_What you have to do_. Each line of the listing below containing the word "bowl" should be returned.

_Material for this exercise_.
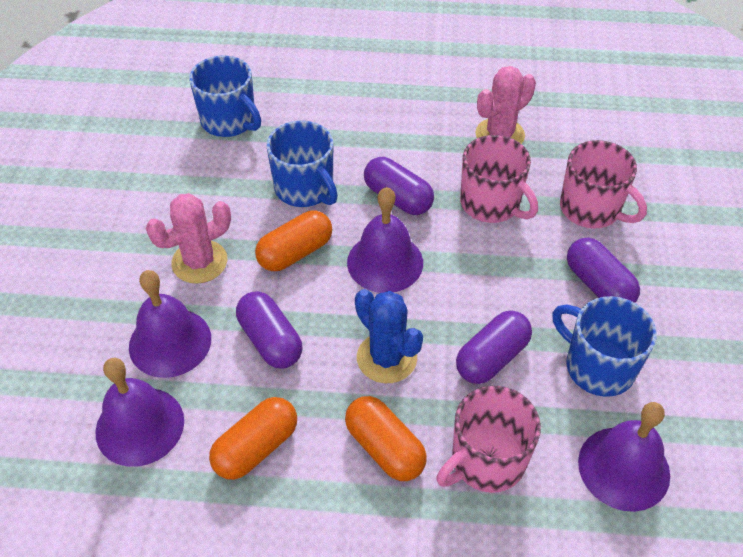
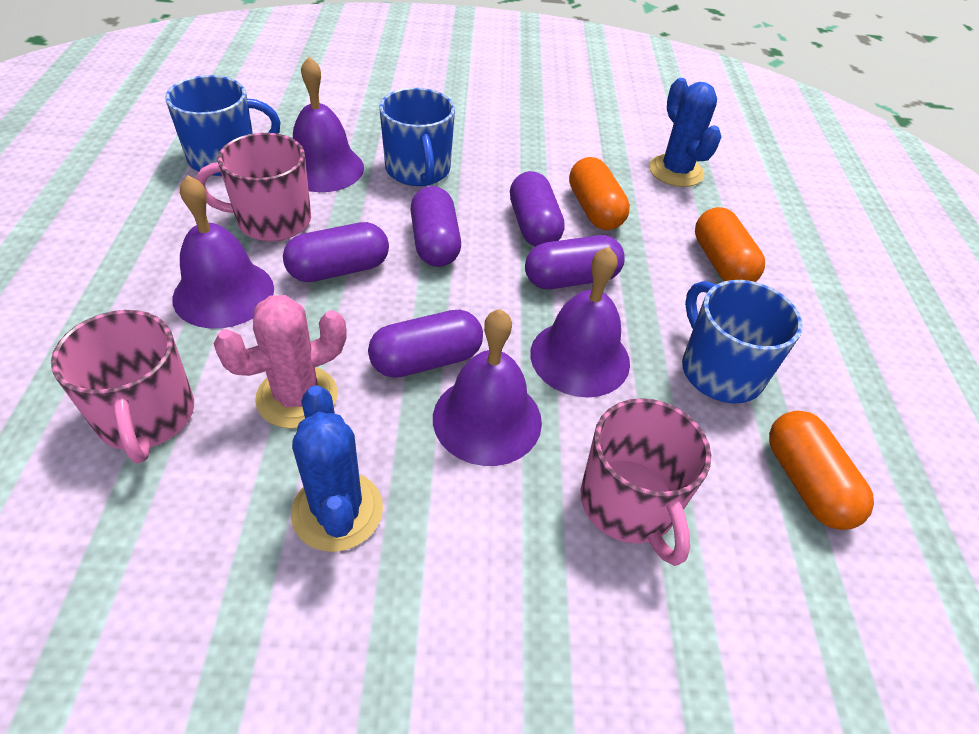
blue cactus: 1 -> 2
pink cactus: 2 -> 1
purple capsule: 4 -> 5

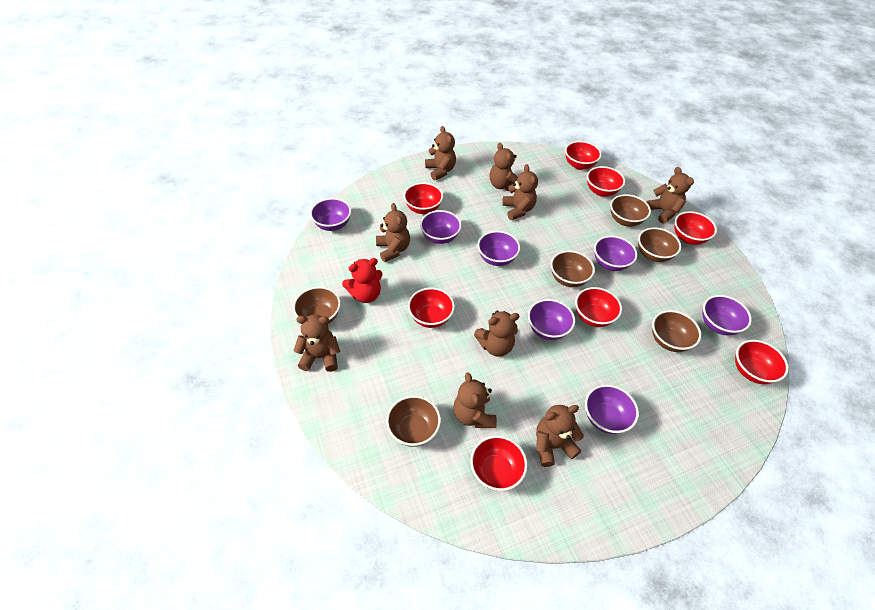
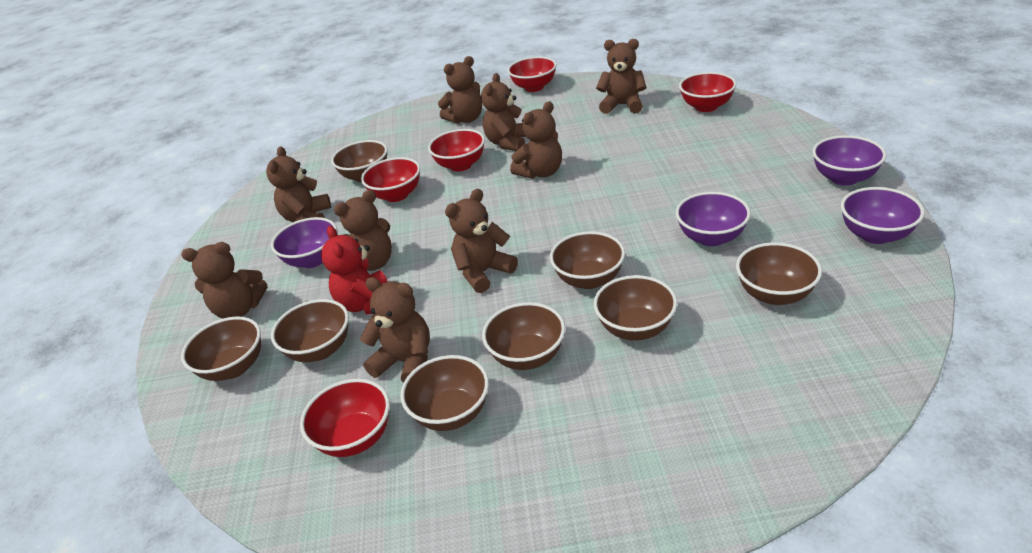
brown bowl: 6 -> 8
purple bowl: 7 -> 4
red bowl: 8 -> 5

_Solved problem_.
brown bowl: 6 -> 8
purple bowl: 7 -> 4
red bowl: 8 -> 5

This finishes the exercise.